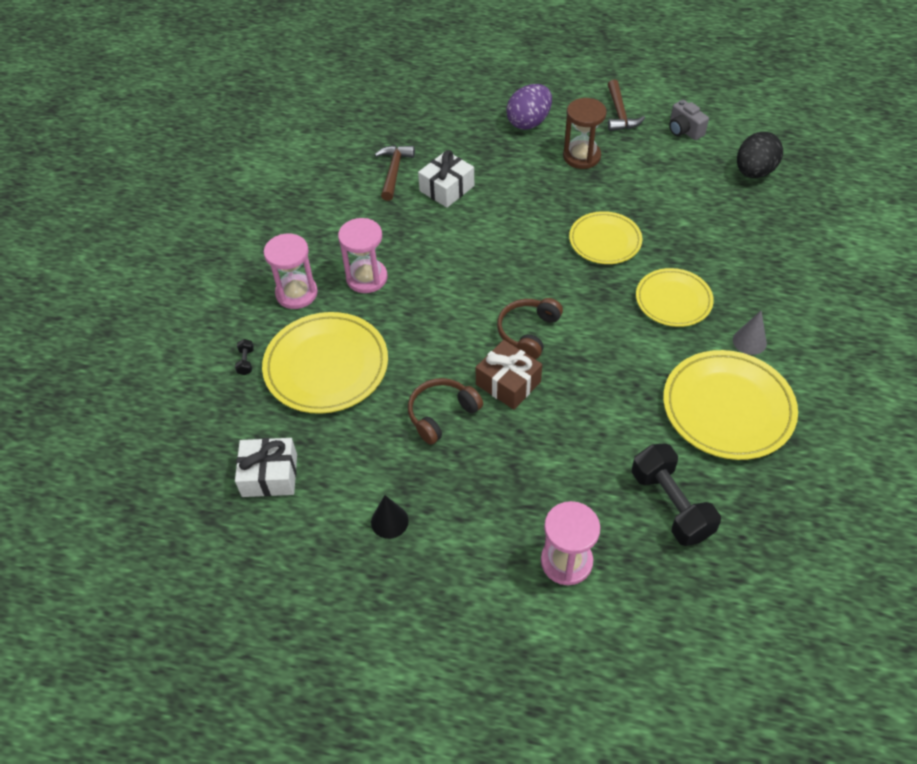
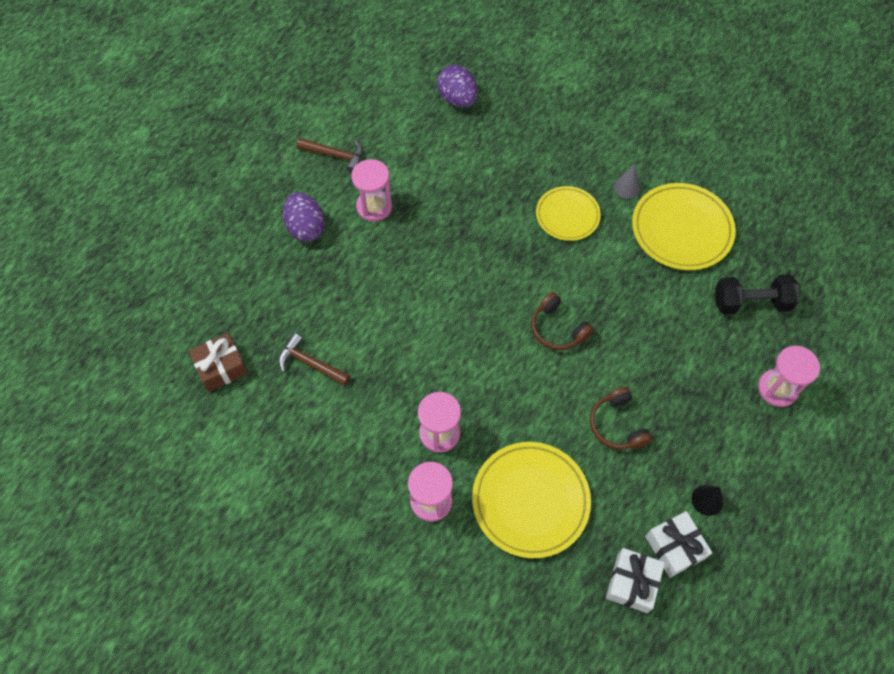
camera: 70 degrees left, 10 degrees up
black dumbbell [235,339,254,375] -> none
white gift [418,151,474,208] -> white gift moved to [645,511,712,578]
brown gift [476,340,542,410] -> brown gift moved to [189,333,248,392]
brown hourglass [563,98,607,169] -> pink hourglass [351,159,392,222]
yellow plate [569,211,642,264] -> none
grey camera [669,100,709,140] -> none
black egg [737,132,783,178] -> purple egg [437,65,478,107]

PROBLEM TO SOLVE: Return all of the material above unchanged, minus its pictures.

EXERCISE RESULT:
camera: 70 degrees left, 10 degrees up
black dumbbell [235,339,254,375] -> none
white gift [418,151,474,208] -> white gift moved to [645,511,712,578]
brown gift [476,340,542,410] -> brown gift moved to [189,333,248,392]
brown hourglass [563,98,607,169] -> pink hourglass [351,159,392,222]
yellow plate [569,211,642,264] -> none
grey camera [669,100,709,140] -> none
black egg [737,132,783,178] -> purple egg [437,65,478,107]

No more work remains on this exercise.